[EXTRACTED ENTRIES Boundary: Start]
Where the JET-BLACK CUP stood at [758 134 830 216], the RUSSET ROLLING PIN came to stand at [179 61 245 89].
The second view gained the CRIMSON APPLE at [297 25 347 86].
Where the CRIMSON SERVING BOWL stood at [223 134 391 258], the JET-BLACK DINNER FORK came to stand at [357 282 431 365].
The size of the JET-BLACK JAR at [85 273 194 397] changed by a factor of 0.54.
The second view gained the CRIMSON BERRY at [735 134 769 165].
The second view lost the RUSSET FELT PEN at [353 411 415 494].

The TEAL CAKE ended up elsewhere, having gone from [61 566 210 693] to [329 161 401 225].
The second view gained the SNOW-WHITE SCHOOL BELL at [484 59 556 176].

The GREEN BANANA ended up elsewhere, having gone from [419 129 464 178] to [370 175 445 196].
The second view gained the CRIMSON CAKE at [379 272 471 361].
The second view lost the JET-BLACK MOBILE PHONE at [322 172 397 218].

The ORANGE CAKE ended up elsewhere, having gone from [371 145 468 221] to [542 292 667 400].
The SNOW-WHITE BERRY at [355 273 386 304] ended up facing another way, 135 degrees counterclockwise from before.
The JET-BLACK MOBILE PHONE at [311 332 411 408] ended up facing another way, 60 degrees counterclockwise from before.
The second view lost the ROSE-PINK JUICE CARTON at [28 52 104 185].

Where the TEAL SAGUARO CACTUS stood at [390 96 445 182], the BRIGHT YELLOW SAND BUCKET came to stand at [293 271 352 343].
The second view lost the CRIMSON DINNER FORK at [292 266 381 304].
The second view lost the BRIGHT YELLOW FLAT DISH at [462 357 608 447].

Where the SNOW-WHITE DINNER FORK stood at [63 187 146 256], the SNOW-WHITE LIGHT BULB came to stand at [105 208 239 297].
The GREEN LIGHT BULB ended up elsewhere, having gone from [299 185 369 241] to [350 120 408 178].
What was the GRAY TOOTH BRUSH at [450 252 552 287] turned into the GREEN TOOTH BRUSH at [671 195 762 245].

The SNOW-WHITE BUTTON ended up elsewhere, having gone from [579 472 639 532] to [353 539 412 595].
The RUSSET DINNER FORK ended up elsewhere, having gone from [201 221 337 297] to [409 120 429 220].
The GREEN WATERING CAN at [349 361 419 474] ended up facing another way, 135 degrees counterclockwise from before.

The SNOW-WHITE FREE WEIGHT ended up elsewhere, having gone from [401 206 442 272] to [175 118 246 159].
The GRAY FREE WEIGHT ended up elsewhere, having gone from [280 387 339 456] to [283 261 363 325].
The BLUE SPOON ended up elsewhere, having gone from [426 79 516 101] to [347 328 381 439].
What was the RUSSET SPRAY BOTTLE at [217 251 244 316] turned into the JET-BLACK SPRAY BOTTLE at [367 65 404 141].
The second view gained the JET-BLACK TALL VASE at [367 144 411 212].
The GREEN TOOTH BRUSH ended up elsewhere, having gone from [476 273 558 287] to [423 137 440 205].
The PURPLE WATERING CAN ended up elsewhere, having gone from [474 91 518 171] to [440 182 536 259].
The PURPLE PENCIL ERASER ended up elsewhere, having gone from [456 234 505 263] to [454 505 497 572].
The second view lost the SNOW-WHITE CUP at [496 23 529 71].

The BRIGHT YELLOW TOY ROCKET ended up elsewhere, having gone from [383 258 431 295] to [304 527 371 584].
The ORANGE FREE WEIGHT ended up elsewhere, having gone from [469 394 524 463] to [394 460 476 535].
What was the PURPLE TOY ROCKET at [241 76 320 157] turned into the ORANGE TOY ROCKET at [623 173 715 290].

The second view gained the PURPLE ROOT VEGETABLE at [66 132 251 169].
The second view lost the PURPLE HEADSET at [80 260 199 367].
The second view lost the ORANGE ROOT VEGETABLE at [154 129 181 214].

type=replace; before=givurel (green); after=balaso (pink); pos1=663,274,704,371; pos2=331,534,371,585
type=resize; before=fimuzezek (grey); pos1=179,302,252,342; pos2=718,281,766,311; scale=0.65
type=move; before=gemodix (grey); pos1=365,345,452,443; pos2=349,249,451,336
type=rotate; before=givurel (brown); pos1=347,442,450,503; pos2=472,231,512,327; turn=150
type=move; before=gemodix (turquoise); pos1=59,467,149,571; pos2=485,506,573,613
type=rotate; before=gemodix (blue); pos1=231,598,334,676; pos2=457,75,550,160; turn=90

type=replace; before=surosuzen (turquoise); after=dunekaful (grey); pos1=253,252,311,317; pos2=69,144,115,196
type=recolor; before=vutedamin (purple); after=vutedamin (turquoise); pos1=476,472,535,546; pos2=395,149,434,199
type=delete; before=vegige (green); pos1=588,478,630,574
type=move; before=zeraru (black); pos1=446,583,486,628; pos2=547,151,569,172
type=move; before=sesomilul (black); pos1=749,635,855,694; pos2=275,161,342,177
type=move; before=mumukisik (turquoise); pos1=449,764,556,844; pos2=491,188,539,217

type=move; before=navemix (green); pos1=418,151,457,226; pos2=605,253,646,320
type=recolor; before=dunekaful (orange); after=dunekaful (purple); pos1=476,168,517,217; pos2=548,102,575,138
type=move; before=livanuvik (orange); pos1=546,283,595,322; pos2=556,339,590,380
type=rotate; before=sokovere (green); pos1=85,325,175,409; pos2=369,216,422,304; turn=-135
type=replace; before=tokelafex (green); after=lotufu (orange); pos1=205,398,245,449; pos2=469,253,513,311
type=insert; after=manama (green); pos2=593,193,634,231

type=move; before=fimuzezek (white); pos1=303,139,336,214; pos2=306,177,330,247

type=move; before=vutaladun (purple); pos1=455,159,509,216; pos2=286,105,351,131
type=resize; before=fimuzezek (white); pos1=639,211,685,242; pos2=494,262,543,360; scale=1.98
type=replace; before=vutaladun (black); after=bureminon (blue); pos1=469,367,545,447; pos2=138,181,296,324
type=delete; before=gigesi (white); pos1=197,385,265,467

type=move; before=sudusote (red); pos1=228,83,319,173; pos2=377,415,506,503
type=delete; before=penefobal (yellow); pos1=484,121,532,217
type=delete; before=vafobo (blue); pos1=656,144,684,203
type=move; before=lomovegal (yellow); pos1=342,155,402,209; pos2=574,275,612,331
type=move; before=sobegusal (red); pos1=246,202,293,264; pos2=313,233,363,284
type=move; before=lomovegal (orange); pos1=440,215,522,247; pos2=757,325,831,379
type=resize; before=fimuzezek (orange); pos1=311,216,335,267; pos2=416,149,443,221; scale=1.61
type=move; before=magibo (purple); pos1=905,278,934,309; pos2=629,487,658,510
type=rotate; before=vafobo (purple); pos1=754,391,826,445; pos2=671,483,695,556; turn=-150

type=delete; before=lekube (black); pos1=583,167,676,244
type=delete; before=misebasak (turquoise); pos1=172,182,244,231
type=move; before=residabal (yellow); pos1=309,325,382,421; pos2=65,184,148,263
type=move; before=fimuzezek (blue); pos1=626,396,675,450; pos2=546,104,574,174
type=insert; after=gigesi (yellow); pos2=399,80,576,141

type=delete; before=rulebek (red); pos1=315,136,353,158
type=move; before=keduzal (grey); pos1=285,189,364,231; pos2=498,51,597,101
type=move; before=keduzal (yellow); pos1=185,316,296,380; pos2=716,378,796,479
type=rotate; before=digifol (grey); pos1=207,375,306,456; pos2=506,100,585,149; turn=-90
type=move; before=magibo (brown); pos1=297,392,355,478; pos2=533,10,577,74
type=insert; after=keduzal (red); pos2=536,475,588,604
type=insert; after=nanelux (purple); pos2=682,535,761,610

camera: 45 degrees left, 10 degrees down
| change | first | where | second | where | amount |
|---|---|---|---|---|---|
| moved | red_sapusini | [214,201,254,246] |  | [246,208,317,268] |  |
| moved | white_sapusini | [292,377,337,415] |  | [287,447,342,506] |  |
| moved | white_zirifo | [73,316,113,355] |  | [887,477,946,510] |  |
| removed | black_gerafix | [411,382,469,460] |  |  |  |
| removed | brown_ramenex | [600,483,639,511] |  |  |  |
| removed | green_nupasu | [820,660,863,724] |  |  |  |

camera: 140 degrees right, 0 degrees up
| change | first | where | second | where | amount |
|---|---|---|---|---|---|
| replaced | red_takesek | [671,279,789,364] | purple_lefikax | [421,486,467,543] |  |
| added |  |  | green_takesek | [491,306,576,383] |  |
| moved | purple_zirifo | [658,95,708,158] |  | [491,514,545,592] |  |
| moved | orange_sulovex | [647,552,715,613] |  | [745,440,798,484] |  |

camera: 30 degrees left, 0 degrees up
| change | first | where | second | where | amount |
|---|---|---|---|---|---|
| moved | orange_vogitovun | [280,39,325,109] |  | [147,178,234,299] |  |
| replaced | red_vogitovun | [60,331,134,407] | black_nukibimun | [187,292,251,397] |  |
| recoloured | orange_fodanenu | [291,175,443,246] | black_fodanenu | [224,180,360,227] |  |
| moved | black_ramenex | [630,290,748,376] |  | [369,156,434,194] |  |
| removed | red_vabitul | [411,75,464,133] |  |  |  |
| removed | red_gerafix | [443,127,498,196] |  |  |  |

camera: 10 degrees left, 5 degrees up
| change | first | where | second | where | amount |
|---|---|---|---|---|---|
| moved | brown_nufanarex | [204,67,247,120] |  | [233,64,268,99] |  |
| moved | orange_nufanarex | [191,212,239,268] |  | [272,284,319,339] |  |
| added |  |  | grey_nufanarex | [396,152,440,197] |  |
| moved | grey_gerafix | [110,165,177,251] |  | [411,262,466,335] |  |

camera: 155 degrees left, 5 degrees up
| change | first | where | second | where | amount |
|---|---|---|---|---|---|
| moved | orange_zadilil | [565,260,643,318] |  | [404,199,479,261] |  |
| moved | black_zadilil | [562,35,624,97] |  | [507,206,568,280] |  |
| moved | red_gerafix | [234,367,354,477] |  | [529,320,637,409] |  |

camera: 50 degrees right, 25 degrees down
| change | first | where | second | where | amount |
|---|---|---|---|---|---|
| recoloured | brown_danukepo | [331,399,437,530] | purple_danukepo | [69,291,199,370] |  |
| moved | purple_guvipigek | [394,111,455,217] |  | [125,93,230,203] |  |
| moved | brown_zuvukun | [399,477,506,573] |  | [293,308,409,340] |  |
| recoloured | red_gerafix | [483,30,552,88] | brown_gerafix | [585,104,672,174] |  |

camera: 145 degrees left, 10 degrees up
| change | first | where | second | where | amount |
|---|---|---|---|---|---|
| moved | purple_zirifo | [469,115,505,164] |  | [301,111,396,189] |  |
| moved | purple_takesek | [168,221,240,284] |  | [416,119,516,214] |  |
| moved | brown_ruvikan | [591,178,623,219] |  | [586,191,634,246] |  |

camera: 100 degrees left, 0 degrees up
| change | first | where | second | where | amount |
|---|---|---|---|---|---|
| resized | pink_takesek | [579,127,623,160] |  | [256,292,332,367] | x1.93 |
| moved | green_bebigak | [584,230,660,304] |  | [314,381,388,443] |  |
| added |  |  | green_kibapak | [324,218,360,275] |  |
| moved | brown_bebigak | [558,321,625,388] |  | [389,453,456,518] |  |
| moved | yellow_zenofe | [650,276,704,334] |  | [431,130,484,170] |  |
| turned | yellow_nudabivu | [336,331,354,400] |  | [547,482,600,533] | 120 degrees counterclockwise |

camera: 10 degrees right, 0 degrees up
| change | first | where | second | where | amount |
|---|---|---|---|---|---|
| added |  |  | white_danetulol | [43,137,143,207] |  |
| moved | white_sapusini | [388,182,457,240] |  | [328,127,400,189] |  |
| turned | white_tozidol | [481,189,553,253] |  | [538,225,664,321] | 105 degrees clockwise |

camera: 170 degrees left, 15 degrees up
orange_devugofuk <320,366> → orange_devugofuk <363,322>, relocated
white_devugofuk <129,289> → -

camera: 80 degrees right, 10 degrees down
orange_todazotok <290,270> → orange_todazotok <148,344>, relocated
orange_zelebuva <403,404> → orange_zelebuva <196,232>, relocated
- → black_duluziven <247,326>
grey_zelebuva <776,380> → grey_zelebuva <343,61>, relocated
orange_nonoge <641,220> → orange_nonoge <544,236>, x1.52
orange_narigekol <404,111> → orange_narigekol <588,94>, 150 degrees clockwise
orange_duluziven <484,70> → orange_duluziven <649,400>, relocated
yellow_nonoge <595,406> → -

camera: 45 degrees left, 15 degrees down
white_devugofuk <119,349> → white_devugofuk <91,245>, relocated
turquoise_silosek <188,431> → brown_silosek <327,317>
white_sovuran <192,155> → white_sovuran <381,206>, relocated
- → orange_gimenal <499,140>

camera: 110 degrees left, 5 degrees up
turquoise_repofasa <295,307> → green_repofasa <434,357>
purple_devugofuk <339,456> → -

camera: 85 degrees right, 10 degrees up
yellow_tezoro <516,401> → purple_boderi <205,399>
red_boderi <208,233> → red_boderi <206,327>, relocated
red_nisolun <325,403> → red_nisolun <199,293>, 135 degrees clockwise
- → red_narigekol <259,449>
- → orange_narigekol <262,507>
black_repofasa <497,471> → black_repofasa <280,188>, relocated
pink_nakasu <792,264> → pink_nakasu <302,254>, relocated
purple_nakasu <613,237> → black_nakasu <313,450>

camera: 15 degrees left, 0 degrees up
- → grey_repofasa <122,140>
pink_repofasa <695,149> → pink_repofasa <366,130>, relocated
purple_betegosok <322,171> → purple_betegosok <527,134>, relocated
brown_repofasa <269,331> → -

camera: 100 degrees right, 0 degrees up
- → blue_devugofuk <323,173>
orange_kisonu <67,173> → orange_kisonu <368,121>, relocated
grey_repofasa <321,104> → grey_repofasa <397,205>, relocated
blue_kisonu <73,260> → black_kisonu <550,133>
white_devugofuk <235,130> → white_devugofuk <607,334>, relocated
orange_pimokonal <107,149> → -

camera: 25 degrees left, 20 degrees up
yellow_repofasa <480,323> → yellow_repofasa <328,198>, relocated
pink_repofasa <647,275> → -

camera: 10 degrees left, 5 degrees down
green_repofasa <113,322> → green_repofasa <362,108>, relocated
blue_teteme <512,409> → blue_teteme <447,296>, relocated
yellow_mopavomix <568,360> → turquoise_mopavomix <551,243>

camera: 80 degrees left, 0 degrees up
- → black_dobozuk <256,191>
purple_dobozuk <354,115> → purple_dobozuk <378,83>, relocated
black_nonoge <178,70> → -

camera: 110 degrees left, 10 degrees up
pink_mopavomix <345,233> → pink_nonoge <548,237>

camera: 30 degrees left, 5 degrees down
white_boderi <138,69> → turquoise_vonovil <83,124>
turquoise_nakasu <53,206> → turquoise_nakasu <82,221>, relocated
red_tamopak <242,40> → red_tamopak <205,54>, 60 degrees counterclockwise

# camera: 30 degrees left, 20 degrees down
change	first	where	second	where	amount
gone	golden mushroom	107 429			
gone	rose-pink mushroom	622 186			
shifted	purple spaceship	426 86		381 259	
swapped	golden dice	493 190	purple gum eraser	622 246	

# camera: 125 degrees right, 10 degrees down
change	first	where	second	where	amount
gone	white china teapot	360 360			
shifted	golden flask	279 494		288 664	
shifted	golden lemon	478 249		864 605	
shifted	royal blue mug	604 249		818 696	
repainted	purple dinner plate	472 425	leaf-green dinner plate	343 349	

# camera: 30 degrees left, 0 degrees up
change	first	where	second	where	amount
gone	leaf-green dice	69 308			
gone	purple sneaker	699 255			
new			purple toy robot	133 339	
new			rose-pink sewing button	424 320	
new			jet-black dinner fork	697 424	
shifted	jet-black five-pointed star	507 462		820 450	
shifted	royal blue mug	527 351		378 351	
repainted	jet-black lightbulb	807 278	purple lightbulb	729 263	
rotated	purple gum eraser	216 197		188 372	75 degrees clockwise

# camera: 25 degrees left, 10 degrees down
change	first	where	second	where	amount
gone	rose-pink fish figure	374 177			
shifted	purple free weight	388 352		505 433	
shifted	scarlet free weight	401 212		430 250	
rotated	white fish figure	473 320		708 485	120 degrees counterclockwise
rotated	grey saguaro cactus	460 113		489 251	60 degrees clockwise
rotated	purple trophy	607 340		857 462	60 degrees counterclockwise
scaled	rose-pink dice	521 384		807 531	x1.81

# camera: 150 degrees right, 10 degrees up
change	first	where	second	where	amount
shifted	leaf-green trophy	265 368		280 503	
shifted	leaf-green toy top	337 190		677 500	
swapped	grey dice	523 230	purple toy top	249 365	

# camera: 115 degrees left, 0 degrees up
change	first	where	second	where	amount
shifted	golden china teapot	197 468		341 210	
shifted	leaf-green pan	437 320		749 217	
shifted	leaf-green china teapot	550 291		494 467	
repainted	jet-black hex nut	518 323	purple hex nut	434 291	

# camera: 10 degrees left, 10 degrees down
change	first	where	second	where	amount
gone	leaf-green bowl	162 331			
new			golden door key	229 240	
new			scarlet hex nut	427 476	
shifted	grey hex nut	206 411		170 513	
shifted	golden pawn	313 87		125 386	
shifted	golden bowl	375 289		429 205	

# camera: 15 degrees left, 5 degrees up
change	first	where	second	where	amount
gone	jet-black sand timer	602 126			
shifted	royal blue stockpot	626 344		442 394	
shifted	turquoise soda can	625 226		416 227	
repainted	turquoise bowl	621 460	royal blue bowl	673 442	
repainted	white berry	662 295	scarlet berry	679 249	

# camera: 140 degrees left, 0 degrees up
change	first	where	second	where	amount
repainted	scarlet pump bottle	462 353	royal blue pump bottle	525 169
[EXTRACTED ENTRIES Boundary: End]
> WHAT THE EXERCISE ASKS
Identify every line above that includes the word "mushroom", and show those lines.

> WRITTEN ANSWER
gone	golden mushroom	107 429			
gone	rose-pink mushroom	622 186			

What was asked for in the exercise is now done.